**Assignment**:
Repeat the lines of the listing below exactly, starting at the line that contains "R3: 56k (AGND, N2) -> 56k (AGND, N12)" and running through the last line, both included, and only those.

**Provided information**:
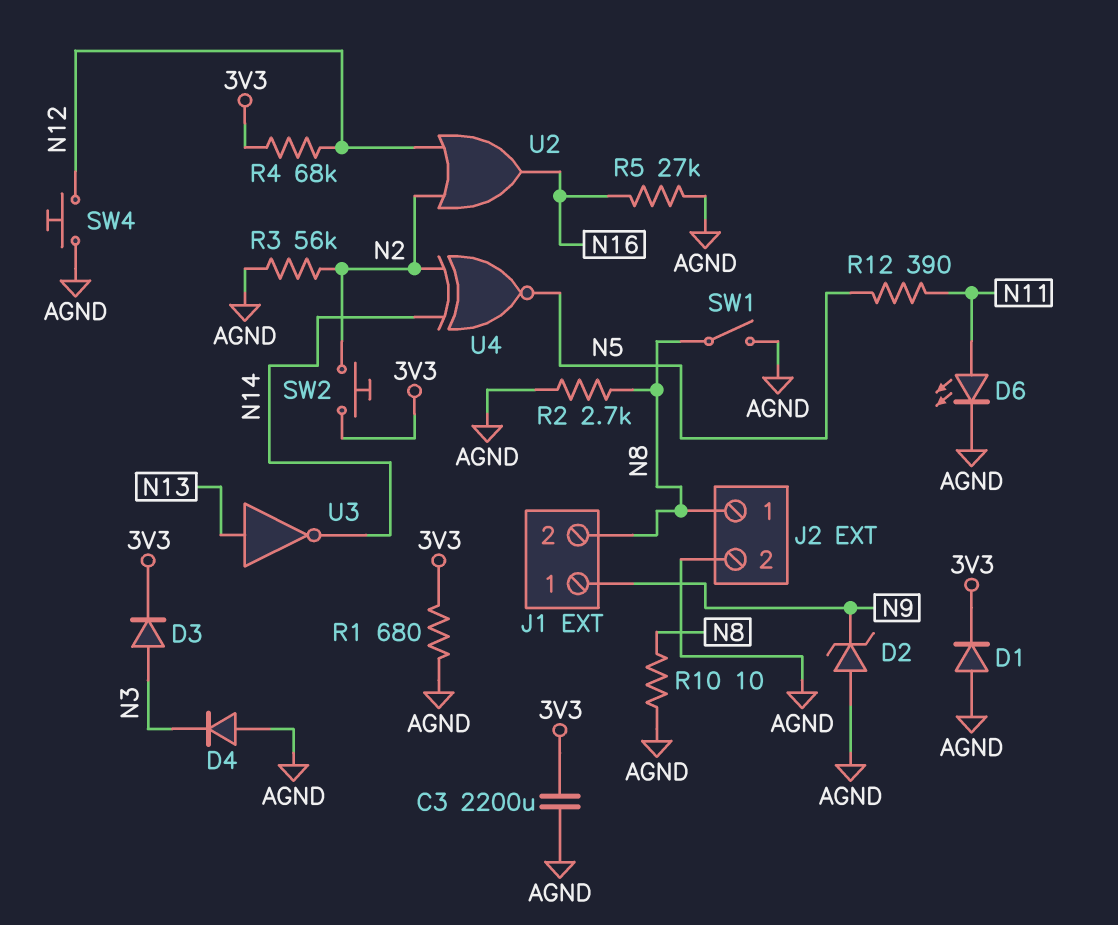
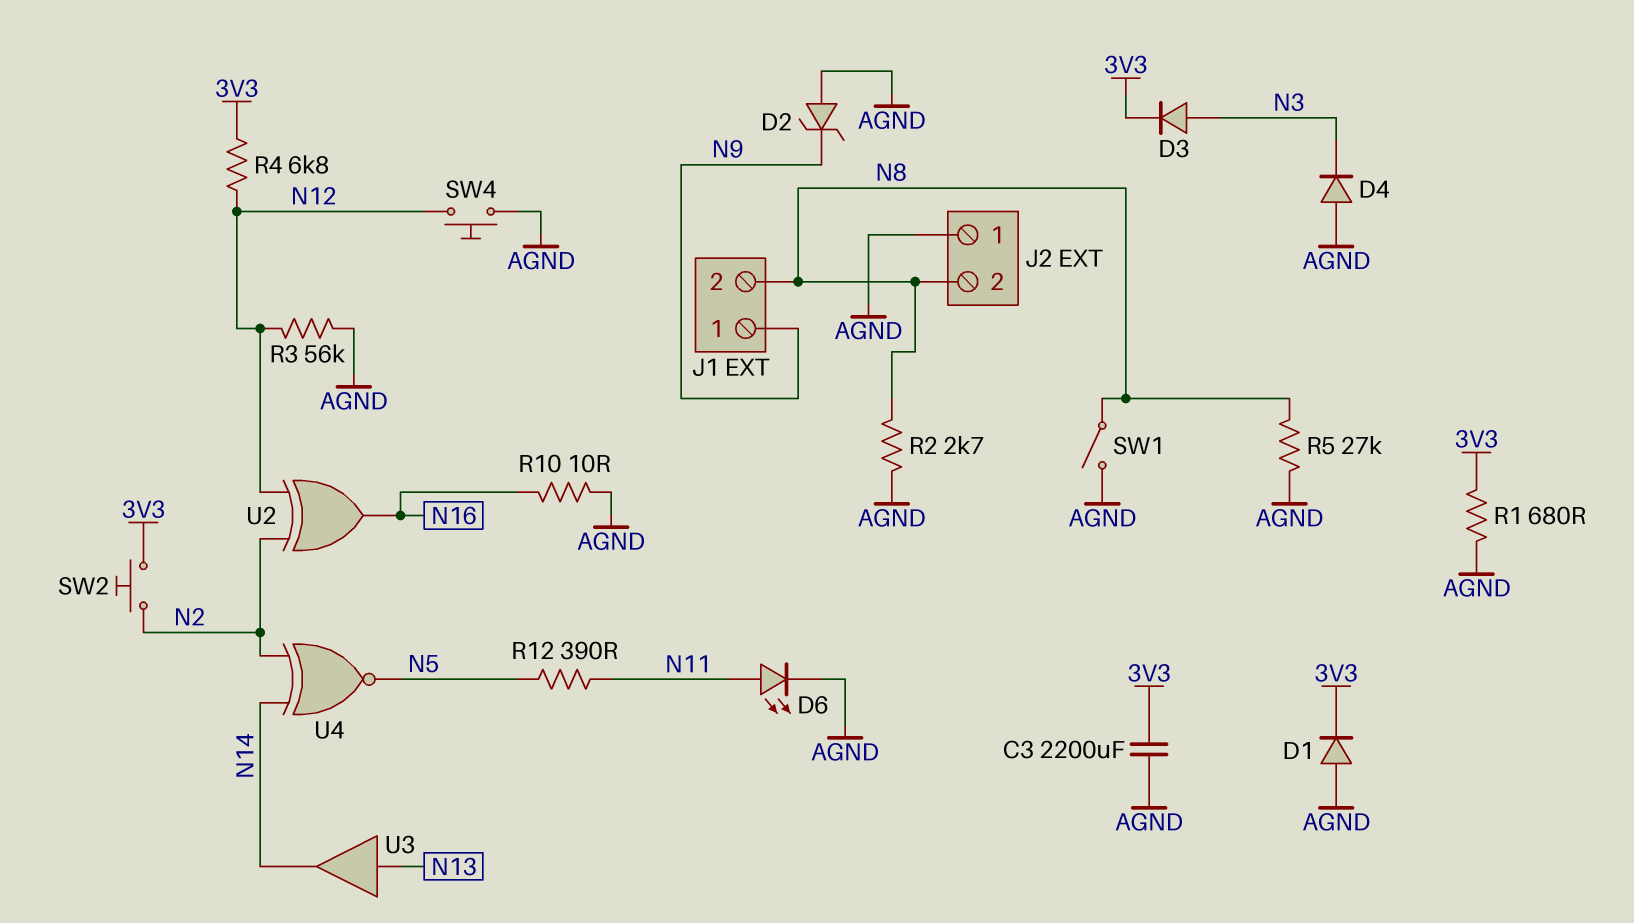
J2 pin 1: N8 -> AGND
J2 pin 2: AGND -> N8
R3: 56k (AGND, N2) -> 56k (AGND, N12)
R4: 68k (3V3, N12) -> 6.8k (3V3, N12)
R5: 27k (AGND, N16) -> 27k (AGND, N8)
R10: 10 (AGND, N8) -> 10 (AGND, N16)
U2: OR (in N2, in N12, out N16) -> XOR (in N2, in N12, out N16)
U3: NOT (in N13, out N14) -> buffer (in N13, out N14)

**Exercise solution**:
R3: 56k (AGND, N2) -> 56k (AGND, N12)
R4: 68k (3V3, N12) -> 6.8k (3V3, N12)
R5: 27k (AGND, N16) -> 27k (AGND, N8)
R10: 10 (AGND, N8) -> 10 (AGND, N16)
U2: OR (in N2, in N12, out N16) -> XOR (in N2, in N12, out N16)
U3: NOT (in N13, out N14) -> buffer (in N13, out N14)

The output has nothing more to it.